• Exercise requirements: Exclude all images and print the entries below exactly.

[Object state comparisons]
+-------+
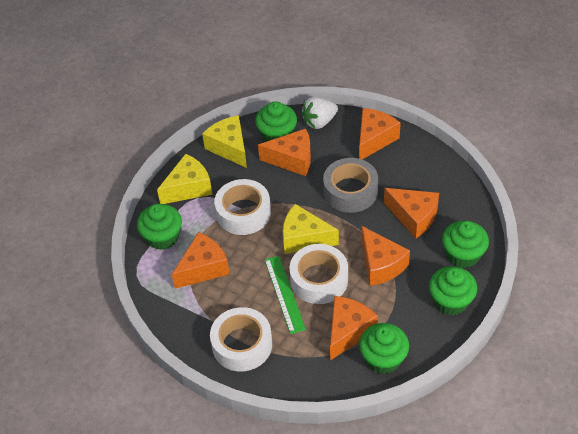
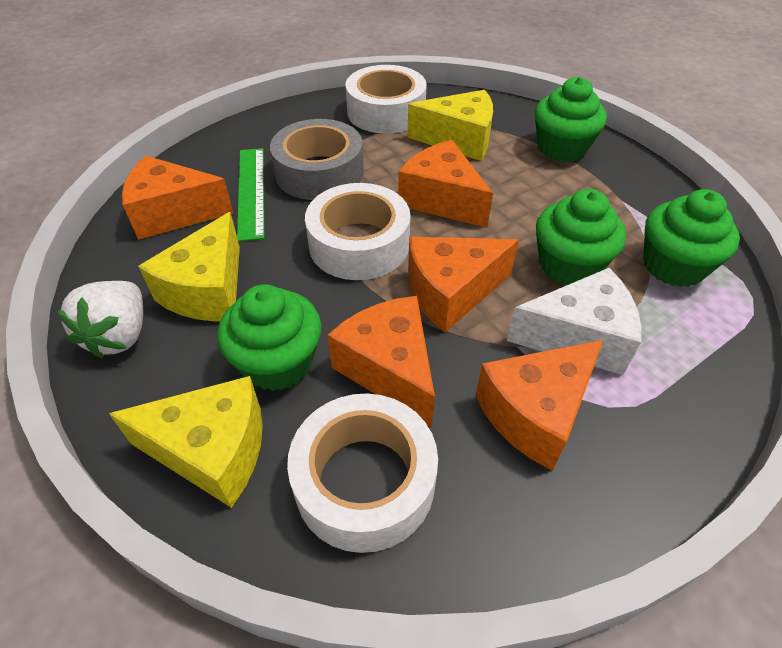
green cupcake: 5 -> 4
orange cheese: 6 -> 5
white cheese: 0 -> 1

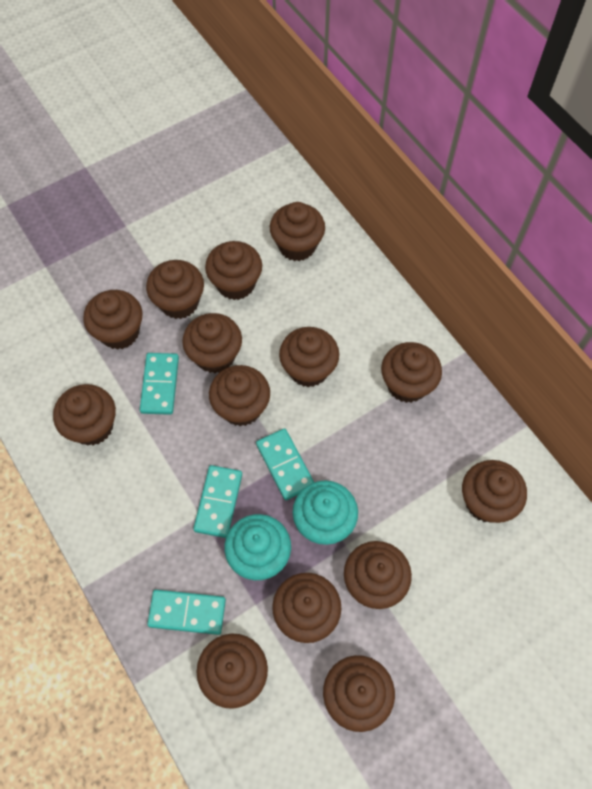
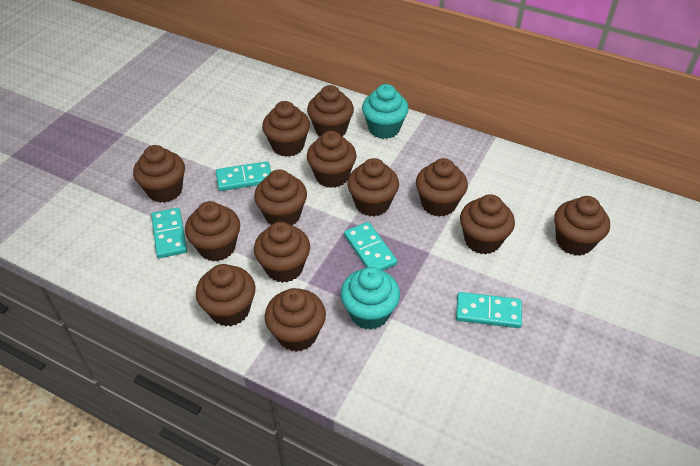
brown cupcake: 14 -> 13

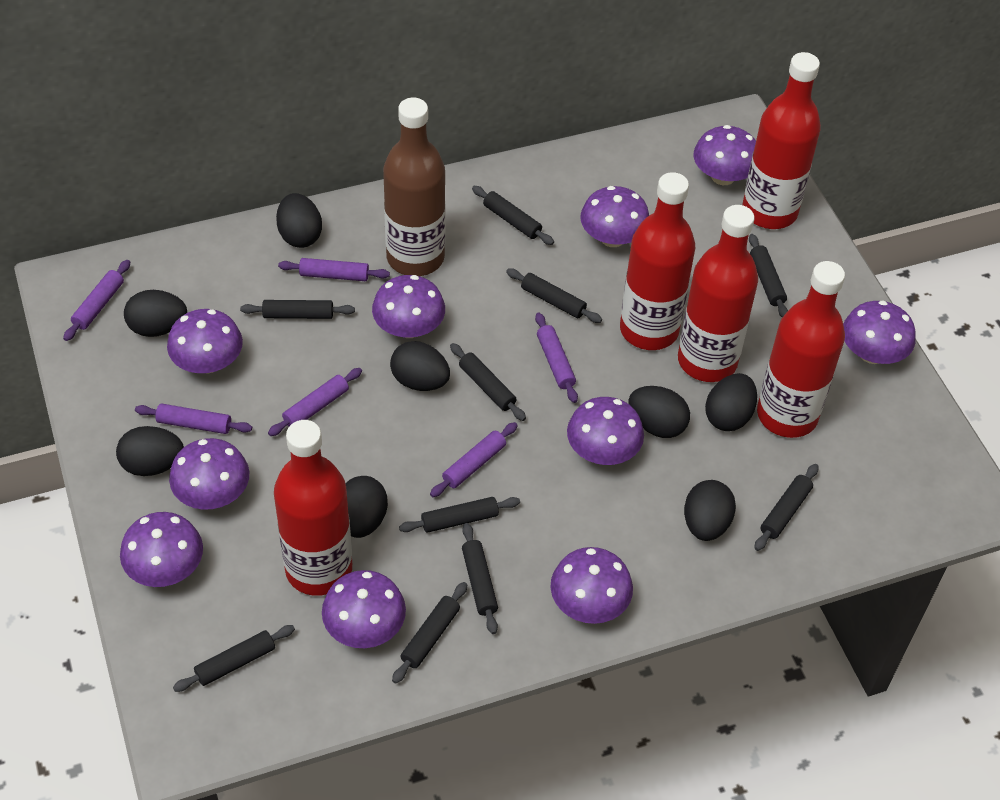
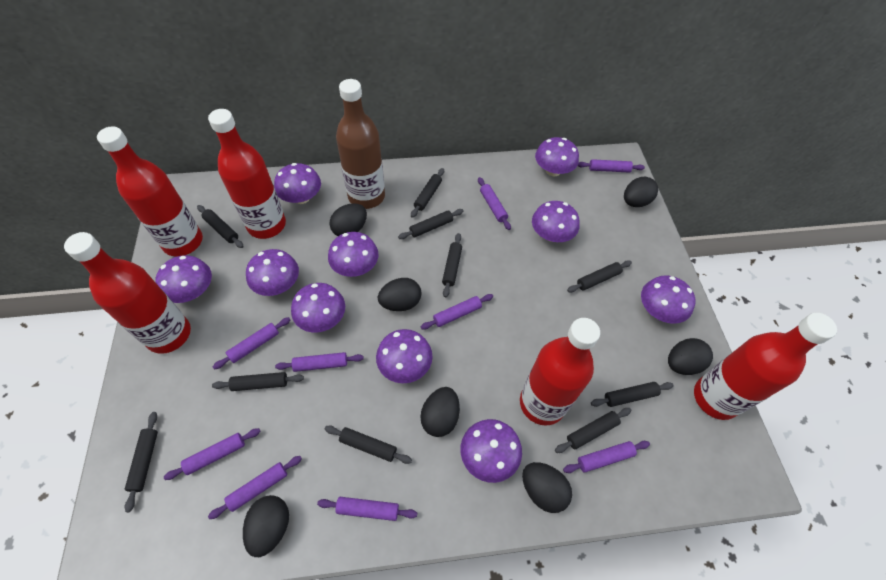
black egg: 8 -> 7
purple rolling pin: 6 -> 9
+-------+
• Result for this exercise:
green cupcake: 5 -> 4
orange cheese: 6 -> 5
white cheese: 0 -> 1

brown cupcake: 14 -> 13

black egg: 8 -> 7
purple rolling pin: 6 -> 9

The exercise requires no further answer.